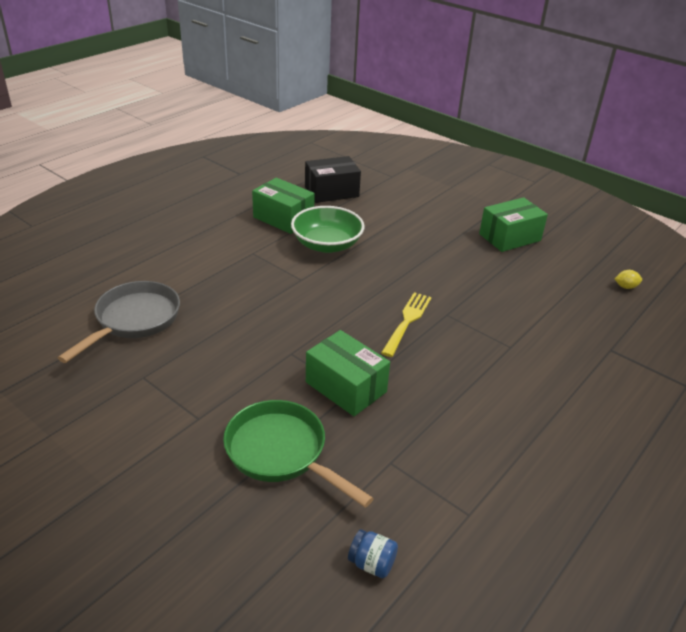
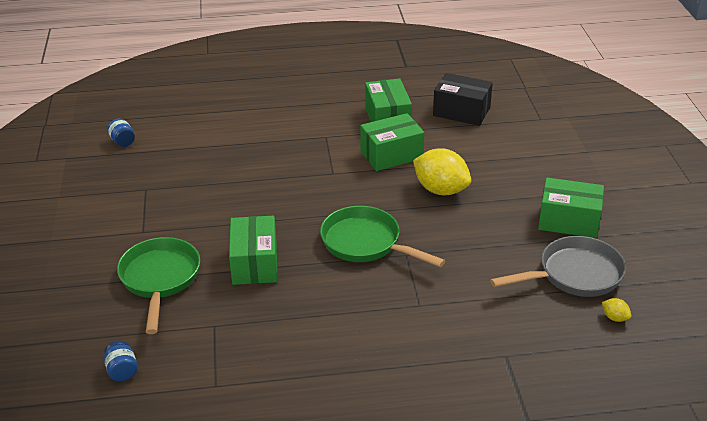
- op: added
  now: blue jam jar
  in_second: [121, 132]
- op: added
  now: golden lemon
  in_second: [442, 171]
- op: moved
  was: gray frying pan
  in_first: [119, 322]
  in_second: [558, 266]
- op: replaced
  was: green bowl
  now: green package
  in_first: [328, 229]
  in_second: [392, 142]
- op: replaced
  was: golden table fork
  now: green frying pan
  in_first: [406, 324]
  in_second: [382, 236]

# # # # # # #

* _Description of the task_: Copy every line from the data that includes the string "green".

* _Task answer_:
  was: green bowl
  now: green package
  now: green frying pan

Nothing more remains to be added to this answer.